• Prompt: Across these entries, how many lines contain the word "bell"? Answer with only the number.
### Provided information
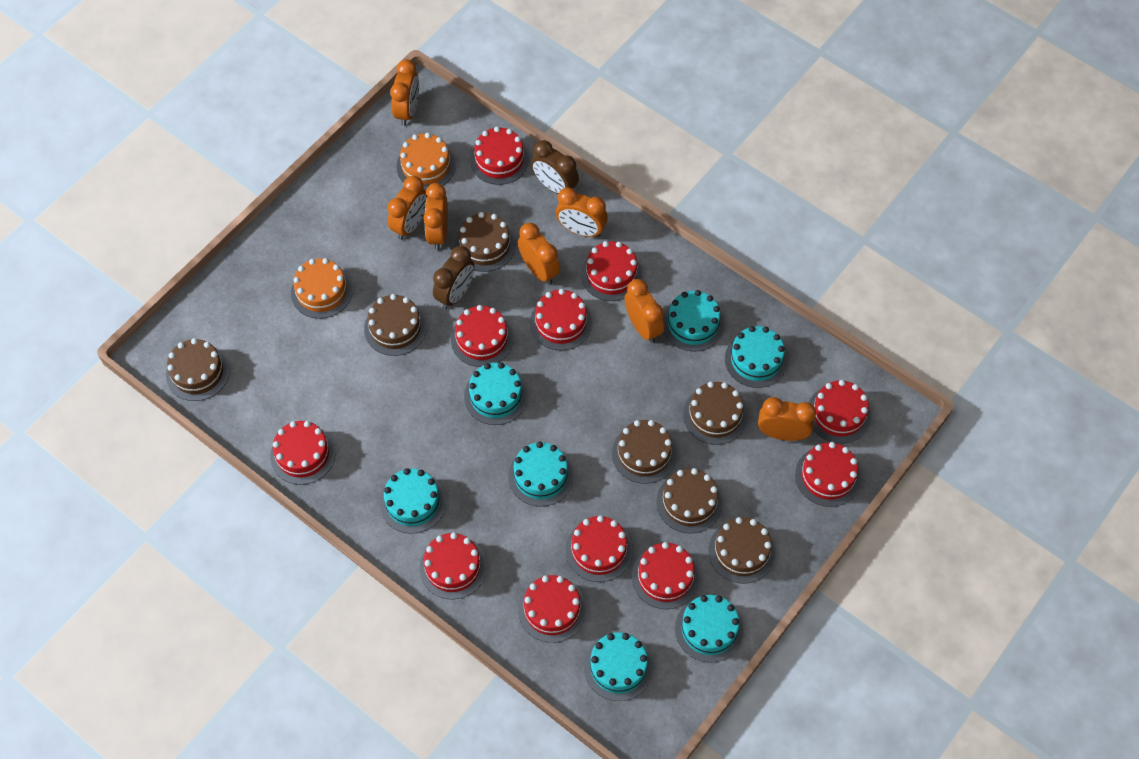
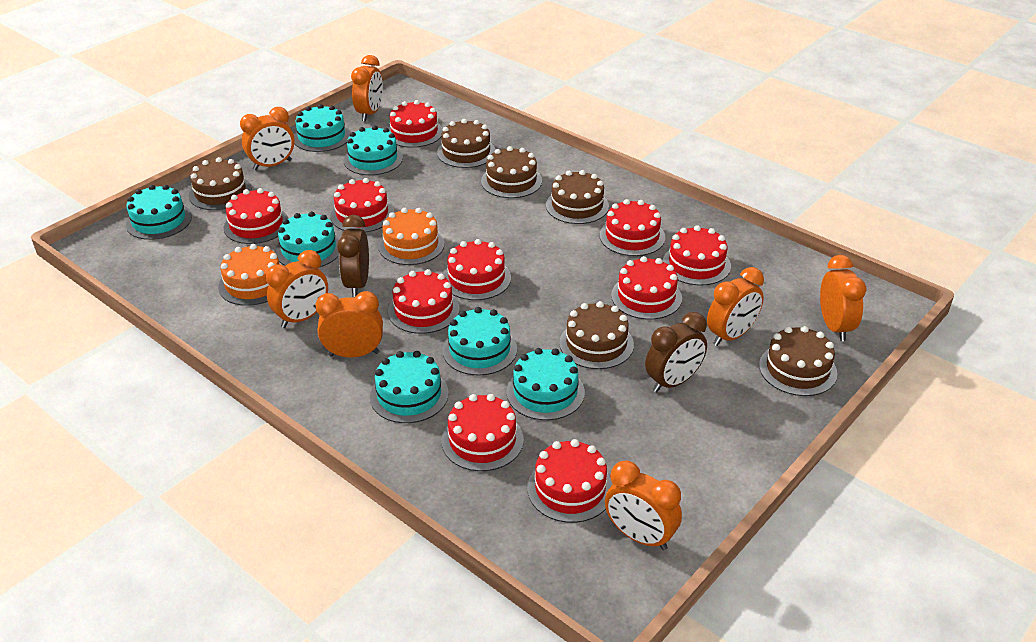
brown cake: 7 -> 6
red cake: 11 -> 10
######
### Provided information
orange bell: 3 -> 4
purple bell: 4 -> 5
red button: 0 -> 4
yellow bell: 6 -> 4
######
• Output for this task: 3